'''
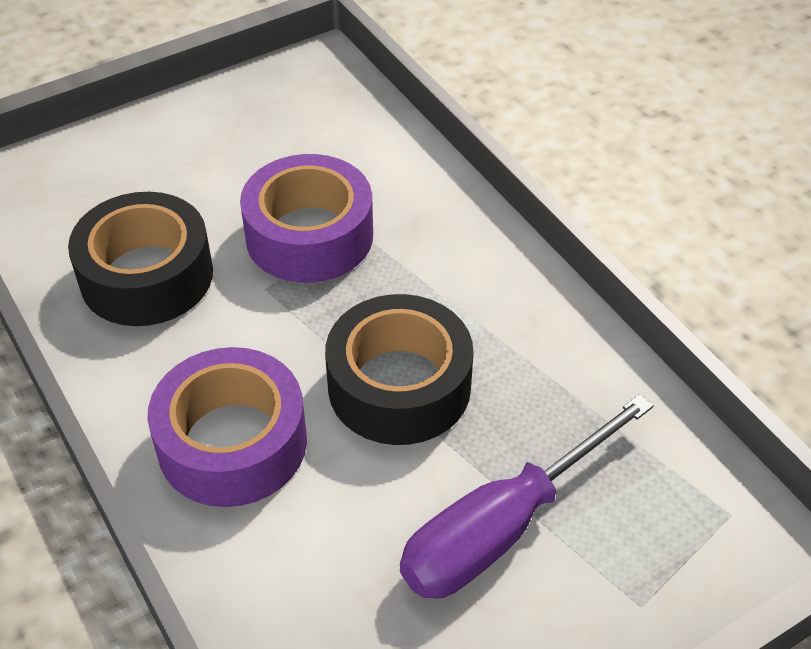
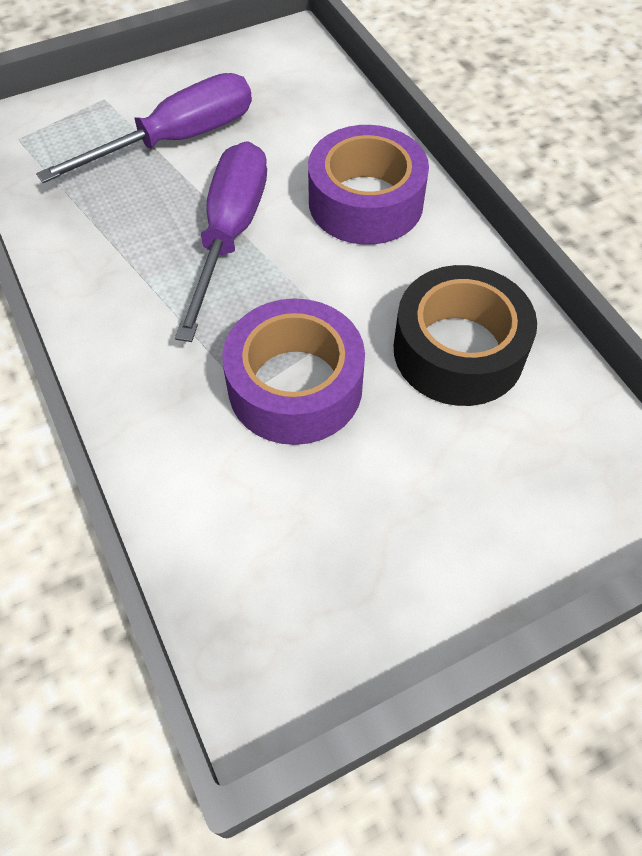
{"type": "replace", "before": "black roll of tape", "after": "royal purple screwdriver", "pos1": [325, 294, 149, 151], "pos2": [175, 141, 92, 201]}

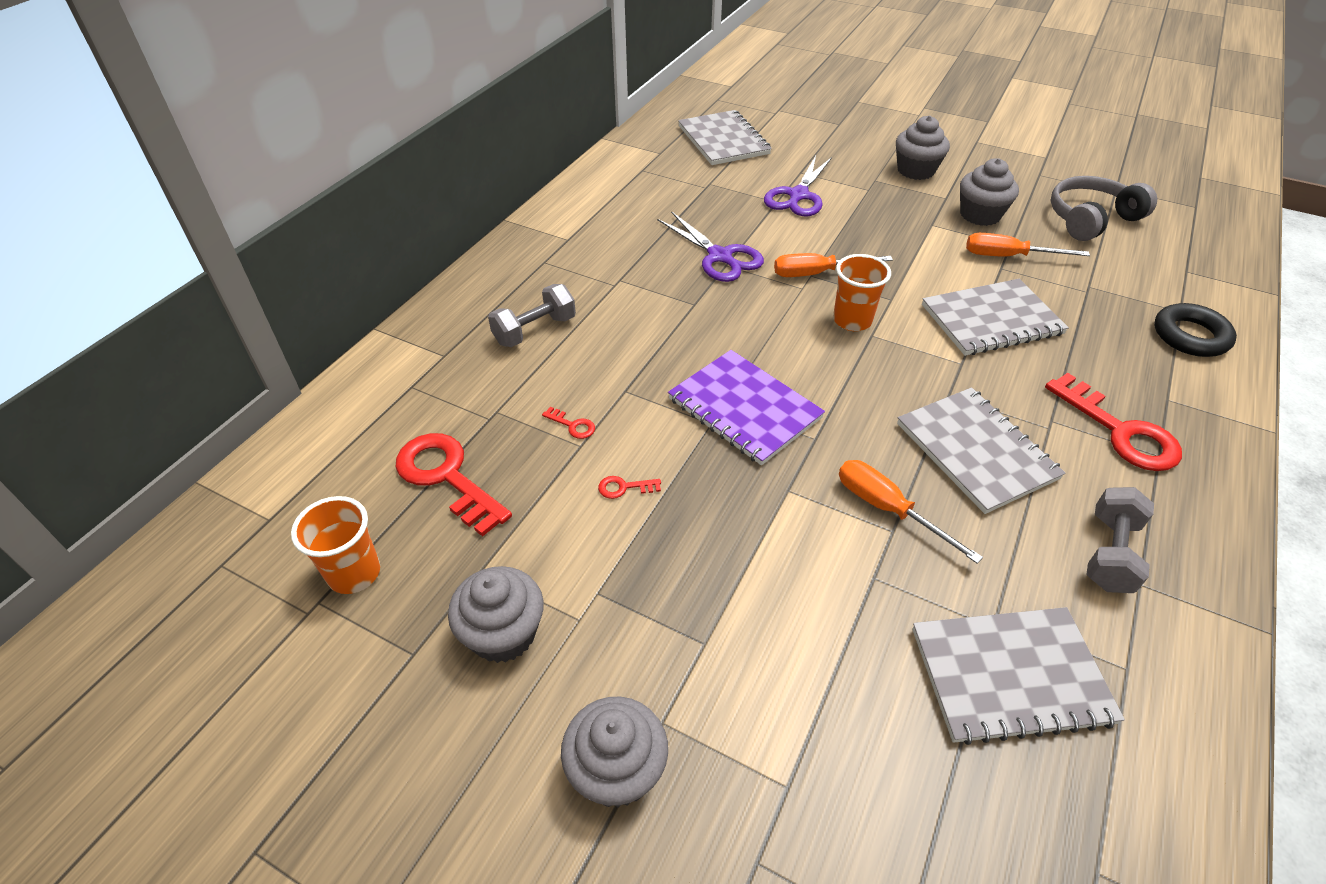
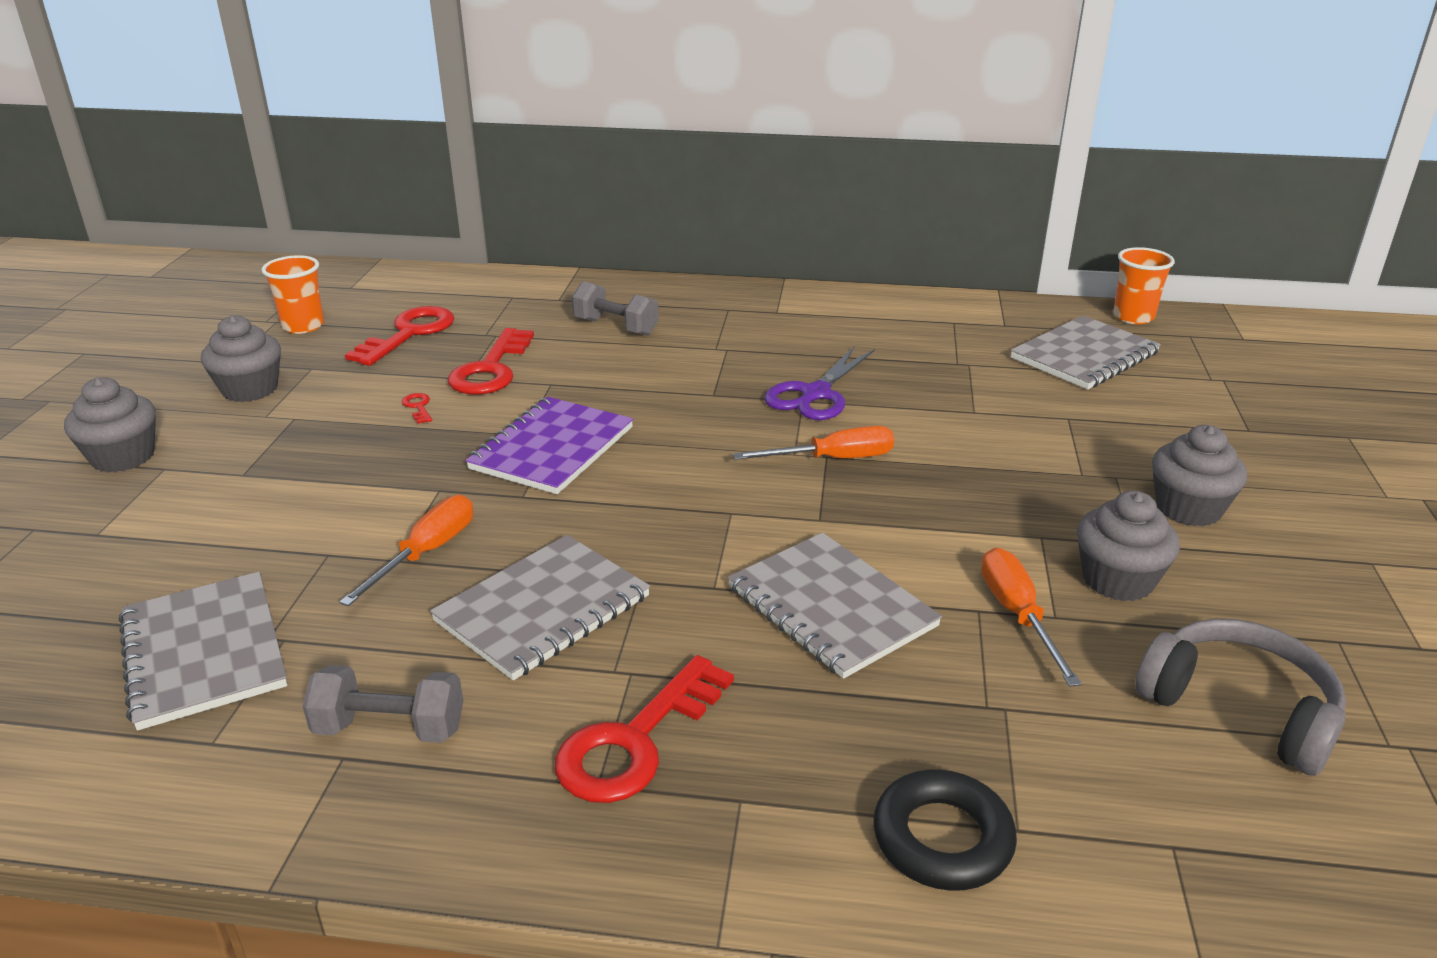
{"type": "resize", "before": "crimson latchkey", "pos1": [542, 407, 53, 32], "pos2": [448, 328, 86, 67], "scale": 2.42}
{"type": "rotate", "before": "orange screwdriver", "pos1": [774, 253, 119, 24], "pos2": [733, 426, 161, 34], "turn": 105}
{"type": "move", "before": "orange cup", "pos1": [833, 254, 58, 77], "pos2": [1113, 247, 62, 77]}
{"type": "delete", "before": "royal purple scissors", "pos1": [764, 156, 68, 60]}

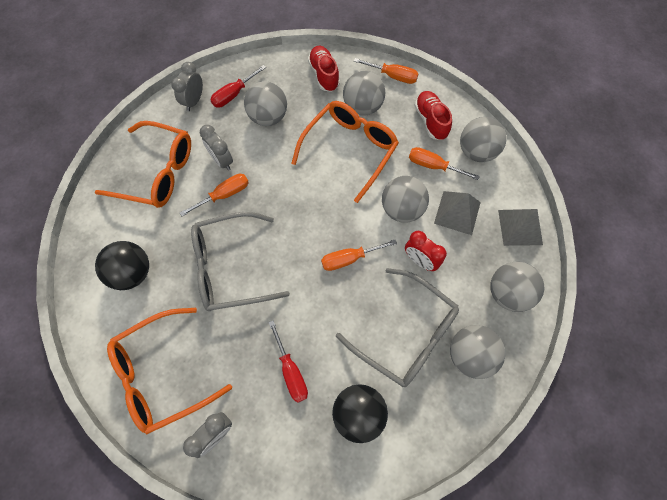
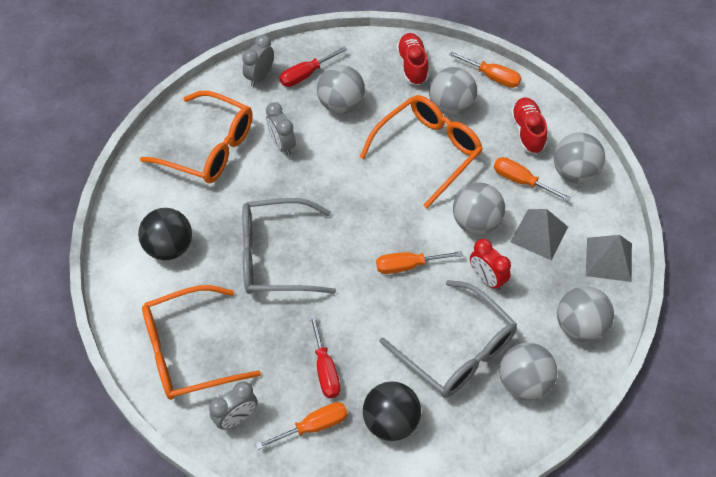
{"type": "move", "before": "orange screwdriver", "pos1": [180, 174, 69, 42], "pos2": [256, 402, 92, 48]}

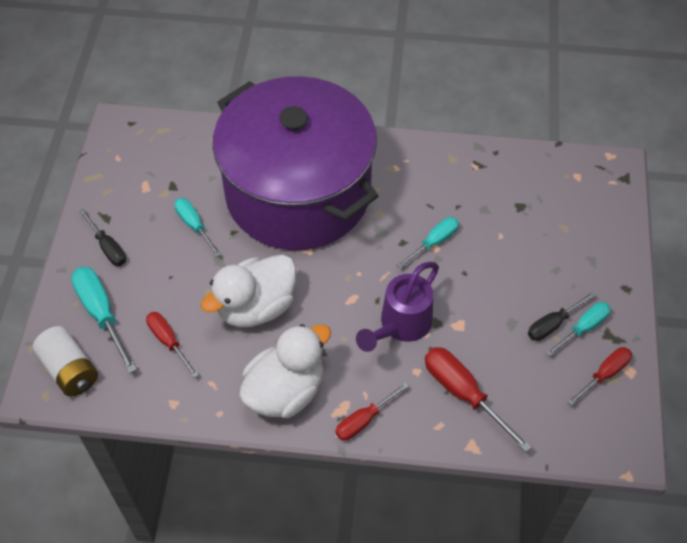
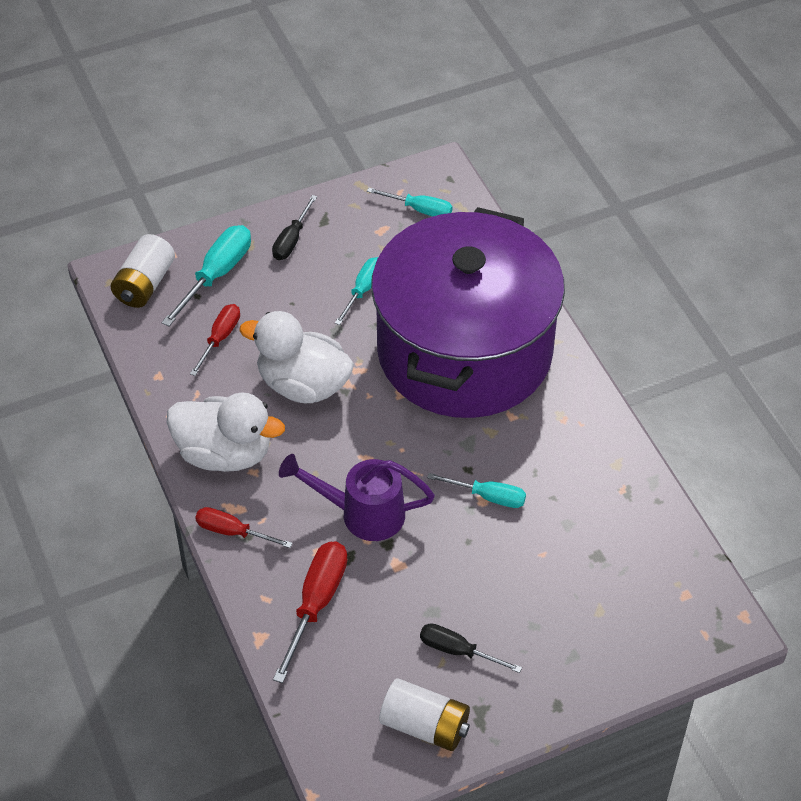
{"type": "move", "before": "teal screwdriver", "pos1": [546, 302, 65, 54], "pos2": [367, 188, 85, 28]}
{"type": "replace", "before": "crimson screwdriver", "after": "snow-white battery", "pos1": [568, 347, 64, 59], "pos2": [379, 679, 91, 72]}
'''
### [WHAT THE EXERCISE ASKS]
Nothing but the text is wanted: repeat the data above exactly, without its images.

### [REPLY]
{"type": "replace", "before": "black roll of tape", "after": "royal purple screwdriver", "pos1": [325, 294, 149, 151], "pos2": [175, 141, 92, 201]}

{"type": "resize", "before": "crimson latchkey", "pos1": [542, 407, 53, 32], "pos2": [448, 328, 86, 67], "scale": 2.42}
{"type": "rotate", "before": "orange screwdriver", "pos1": [774, 253, 119, 24], "pos2": [733, 426, 161, 34], "turn": 105}
{"type": "move", "before": "orange cup", "pos1": [833, 254, 58, 77], "pos2": [1113, 247, 62, 77]}
{"type": "delete", "before": "royal purple scissors", "pos1": [764, 156, 68, 60]}

{"type": "move", "before": "orange screwdriver", "pos1": [180, 174, 69, 42], "pos2": [256, 402, 92, 48]}

{"type": "move", "before": "teal screwdriver", "pos1": [546, 302, 65, 54], "pos2": [367, 188, 85, 28]}
{"type": "replace", "before": "crimson screwdriver", "after": "snow-white battery", "pos1": [568, 347, 64, 59], "pos2": [379, 679, 91, 72]}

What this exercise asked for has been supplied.